AVAILABLE DATA.
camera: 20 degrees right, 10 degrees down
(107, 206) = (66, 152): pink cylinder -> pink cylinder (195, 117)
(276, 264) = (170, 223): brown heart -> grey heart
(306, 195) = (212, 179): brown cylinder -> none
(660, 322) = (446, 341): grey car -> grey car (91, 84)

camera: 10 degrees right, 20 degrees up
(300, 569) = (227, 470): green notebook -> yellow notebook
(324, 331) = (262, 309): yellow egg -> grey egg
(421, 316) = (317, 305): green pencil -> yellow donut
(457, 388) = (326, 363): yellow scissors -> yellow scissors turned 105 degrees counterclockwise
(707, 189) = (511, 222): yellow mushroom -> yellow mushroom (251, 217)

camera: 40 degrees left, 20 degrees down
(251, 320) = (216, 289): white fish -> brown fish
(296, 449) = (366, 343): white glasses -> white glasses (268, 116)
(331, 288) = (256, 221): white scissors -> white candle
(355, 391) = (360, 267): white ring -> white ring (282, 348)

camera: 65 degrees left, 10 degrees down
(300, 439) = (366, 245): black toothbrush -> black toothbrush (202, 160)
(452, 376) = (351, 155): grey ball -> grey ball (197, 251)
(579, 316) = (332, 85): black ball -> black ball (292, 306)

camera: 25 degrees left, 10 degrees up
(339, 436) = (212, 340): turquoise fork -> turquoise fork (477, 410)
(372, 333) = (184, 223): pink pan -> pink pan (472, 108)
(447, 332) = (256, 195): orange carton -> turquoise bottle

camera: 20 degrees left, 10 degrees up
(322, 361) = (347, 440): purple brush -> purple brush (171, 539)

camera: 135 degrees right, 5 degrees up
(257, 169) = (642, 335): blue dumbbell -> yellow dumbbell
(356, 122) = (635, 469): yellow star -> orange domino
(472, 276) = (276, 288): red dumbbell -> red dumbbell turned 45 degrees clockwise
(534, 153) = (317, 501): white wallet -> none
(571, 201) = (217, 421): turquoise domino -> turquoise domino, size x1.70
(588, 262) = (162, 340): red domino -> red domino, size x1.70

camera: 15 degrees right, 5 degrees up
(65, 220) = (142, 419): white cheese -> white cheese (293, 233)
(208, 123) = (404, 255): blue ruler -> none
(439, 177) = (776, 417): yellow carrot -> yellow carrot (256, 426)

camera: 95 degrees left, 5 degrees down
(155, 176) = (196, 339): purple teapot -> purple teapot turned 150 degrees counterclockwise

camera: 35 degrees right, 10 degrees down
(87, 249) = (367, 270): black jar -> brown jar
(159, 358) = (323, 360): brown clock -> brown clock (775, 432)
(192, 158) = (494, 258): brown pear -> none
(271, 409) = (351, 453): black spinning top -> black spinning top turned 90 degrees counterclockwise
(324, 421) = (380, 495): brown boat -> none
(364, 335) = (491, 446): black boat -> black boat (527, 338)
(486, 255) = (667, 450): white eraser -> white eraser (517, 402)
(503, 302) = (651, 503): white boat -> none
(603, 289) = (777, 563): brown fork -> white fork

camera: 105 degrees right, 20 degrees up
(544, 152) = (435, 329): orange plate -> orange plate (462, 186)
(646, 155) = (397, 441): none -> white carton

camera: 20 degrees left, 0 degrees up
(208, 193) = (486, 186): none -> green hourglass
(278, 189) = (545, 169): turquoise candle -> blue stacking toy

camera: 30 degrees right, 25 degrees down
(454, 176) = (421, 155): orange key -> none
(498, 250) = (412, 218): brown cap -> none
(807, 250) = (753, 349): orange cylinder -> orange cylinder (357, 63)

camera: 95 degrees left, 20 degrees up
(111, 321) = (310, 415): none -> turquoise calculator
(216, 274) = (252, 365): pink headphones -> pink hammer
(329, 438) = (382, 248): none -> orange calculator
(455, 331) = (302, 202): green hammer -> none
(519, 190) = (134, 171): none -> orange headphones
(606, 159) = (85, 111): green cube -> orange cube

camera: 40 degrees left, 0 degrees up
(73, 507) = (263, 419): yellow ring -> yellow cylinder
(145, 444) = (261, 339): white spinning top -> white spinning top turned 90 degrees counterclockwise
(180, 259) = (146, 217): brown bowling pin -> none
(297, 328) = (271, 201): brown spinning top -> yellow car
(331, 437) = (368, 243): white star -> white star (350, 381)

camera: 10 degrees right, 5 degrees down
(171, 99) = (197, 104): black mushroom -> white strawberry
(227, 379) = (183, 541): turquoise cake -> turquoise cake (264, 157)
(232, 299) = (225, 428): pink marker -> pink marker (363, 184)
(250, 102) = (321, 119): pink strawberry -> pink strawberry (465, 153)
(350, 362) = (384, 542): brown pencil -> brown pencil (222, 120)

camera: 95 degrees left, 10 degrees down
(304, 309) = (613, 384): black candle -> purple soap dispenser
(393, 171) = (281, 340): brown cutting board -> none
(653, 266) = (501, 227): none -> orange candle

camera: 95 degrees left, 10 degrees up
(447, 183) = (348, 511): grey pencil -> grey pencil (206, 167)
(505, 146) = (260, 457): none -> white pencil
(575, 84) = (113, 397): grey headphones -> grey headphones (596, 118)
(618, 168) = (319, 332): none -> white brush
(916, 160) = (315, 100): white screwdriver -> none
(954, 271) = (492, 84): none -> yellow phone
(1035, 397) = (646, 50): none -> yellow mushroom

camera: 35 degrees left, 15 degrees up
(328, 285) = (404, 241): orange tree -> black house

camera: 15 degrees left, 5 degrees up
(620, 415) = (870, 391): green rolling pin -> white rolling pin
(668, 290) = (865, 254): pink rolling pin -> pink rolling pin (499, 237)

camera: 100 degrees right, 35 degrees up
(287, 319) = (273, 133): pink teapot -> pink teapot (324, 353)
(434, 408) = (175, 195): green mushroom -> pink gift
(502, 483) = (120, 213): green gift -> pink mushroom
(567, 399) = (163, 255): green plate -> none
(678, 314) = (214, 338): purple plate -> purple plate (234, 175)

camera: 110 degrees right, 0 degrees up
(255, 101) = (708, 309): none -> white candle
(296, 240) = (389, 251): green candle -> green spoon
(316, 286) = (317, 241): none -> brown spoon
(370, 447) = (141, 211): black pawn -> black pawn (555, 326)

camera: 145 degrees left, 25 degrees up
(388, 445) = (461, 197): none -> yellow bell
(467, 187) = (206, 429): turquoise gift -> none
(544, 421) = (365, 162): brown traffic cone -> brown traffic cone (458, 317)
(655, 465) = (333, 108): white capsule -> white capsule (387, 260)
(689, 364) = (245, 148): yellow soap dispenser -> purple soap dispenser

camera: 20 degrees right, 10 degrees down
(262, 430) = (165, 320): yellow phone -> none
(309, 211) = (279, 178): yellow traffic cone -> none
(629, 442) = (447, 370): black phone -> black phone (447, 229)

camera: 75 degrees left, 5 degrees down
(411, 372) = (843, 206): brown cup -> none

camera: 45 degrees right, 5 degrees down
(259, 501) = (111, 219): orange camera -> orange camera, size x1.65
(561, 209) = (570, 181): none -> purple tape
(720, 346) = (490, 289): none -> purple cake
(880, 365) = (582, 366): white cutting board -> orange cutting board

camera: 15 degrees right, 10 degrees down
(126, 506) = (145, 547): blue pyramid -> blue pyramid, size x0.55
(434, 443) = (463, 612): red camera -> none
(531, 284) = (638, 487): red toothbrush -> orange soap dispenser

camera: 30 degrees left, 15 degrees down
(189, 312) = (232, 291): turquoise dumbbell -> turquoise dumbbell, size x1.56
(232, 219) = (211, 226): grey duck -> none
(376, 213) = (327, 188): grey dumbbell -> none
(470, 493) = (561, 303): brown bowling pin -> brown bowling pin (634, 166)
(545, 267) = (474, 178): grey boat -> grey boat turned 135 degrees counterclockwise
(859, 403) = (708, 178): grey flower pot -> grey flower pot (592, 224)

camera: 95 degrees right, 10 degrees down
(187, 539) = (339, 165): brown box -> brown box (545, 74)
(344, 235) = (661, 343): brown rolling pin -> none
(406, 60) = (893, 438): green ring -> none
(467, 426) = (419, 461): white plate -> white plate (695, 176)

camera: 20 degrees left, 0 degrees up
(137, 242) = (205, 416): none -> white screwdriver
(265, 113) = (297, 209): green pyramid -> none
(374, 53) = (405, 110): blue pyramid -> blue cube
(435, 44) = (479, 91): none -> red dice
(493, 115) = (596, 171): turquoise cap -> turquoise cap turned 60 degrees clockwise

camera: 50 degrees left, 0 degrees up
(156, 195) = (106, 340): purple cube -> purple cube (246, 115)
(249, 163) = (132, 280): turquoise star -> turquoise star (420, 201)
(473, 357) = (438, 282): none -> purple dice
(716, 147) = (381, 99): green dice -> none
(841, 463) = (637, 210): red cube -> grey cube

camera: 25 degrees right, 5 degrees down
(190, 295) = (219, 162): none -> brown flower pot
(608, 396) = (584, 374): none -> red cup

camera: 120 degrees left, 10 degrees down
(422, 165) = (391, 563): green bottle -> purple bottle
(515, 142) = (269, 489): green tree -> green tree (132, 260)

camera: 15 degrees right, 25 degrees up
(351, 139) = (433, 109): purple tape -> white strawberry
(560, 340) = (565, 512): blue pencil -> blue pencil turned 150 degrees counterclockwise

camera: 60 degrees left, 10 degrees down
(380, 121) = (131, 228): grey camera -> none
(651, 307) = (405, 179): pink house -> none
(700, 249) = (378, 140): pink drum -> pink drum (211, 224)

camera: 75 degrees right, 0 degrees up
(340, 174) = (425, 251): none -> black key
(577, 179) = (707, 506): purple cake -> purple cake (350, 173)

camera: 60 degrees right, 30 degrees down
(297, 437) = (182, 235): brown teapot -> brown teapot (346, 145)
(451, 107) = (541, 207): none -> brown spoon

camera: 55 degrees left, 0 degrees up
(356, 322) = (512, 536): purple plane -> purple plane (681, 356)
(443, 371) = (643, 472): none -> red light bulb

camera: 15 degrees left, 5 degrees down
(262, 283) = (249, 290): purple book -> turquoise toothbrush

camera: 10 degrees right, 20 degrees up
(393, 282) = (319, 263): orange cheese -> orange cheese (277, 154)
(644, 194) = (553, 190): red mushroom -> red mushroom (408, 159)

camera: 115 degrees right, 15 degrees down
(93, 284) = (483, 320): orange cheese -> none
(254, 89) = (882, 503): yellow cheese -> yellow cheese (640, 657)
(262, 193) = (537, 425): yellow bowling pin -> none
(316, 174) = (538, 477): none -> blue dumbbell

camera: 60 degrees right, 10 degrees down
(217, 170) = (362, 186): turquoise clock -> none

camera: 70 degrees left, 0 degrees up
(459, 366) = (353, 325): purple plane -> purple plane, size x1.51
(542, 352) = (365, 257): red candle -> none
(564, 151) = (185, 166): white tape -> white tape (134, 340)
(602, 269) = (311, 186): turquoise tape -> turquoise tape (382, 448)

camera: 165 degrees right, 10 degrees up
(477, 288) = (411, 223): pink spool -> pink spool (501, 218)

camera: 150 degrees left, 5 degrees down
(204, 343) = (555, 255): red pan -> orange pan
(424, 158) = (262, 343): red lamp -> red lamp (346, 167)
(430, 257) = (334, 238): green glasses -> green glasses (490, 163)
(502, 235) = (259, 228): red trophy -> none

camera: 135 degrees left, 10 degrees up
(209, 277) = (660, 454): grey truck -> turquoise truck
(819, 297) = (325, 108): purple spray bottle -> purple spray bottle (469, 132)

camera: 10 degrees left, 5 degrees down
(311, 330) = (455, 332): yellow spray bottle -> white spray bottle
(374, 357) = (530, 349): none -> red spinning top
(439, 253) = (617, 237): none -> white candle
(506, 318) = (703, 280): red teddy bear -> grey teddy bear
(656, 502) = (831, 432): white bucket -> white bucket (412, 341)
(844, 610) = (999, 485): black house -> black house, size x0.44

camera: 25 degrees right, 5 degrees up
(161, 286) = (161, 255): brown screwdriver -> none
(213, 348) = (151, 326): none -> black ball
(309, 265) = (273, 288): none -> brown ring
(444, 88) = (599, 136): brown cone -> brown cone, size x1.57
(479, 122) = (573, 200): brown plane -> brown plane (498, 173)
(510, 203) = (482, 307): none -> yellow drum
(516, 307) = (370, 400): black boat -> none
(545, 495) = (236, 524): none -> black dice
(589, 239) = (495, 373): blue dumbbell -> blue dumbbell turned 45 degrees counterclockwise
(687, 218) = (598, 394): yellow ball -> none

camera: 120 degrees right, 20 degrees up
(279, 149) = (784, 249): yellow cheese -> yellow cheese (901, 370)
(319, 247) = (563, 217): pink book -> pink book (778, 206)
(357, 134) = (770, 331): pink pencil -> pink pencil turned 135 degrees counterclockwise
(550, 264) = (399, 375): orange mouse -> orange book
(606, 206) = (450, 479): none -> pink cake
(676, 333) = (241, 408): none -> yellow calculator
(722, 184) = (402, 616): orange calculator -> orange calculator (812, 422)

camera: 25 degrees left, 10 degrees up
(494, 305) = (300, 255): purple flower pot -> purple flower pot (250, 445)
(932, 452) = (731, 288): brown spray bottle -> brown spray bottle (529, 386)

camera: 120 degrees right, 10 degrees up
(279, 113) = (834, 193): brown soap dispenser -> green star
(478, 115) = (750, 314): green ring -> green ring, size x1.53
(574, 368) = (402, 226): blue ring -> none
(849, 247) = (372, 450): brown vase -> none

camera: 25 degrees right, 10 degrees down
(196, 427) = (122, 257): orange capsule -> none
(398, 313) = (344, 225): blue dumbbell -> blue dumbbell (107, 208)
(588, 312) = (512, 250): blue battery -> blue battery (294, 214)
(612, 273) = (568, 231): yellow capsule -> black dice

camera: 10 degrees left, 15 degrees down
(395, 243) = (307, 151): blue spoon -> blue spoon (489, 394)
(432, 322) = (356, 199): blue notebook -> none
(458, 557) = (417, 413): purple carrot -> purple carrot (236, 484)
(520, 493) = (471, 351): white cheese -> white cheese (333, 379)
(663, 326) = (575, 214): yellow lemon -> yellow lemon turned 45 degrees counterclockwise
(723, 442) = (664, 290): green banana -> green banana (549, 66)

TASK GOAL.
Although the records may continue, retype only the lines from the first one through the one containing "(571, 201) = (217, 421): turquoise", exactly as they appear.

SOLVED PROBLEM.
camera: 20 degrees right, 10 degrees down
(107, 206) = (66, 152): pink cylinder -> pink cylinder (195, 117)
(276, 264) = (170, 223): brown heart -> grey heart
(306, 195) = (212, 179): brown cylinder -> none
(660, 322) = (446, 341): grey car -> grey car (91, 84)

camera: 10 degrees right, 20 degrees up
(300, 569) = (227, 470): green notebook -> yellow notebook
(324, 331) = (262, 309): yellow egg -> grey egg
(421, 316) = (317, 305): green pencil -> yellow donut
(457, 388) = (326, 363): yellow scissors -> yellow scissors turned 105 degrees counterclockwise
(707, 189) = (511, 222): yellow mushroom -> yellow mushroom (251, 217)

camera: 40 degrees left, 20 degrees down
(251, 320) = (216, 289): white fish -> brown fish
(296, 449) = (366, 343): white glasses -> white glasses (268, 116)
(331, 288) = (256, 221): white scissors -> white candle
(355, 391) = (360, 267): white ring -> white ring (282, 348)

camera: 65 degrees left, 10 degrees down
(300, 439) = (366, 245): black toothbrush -> black toothbrush (202, 160)
(452, 376) = (351, 155): grey ball -> grey ball (197, 251)
(579, 316) = (332, 85): black ball -> black ball (292, 306)

camera: 25 degrees left, 10 degrees up
(339, 436) = (212, 340): turquoise fork -> turquoise fork (477, 410)
(372, 333) = (184, 223): pink pan -> pink pan (472, 108)
(447, 332) = (256, 195): orange carton -> turquoise bottle

camera: 20 degrees left, 10 degrees up
(322, 361) = (347, 440): purple brush -> purple brush (171, 539)

camera: 135 degrees right, 5 degrees up
(257, 169) = (642, 335): blue dumbbell -> yellow dumbbell
(356, 122) = (635, 469): yellow star -> orange domino
(472, 276) = (276, 288): red dumbbell -> red dumbbell turned 45 degrees clockwise
(534, 153) = (317, 501): white wallet -> none
(571, 201) = (217, 421): turquoise domino -> turquoise domino, size x1.70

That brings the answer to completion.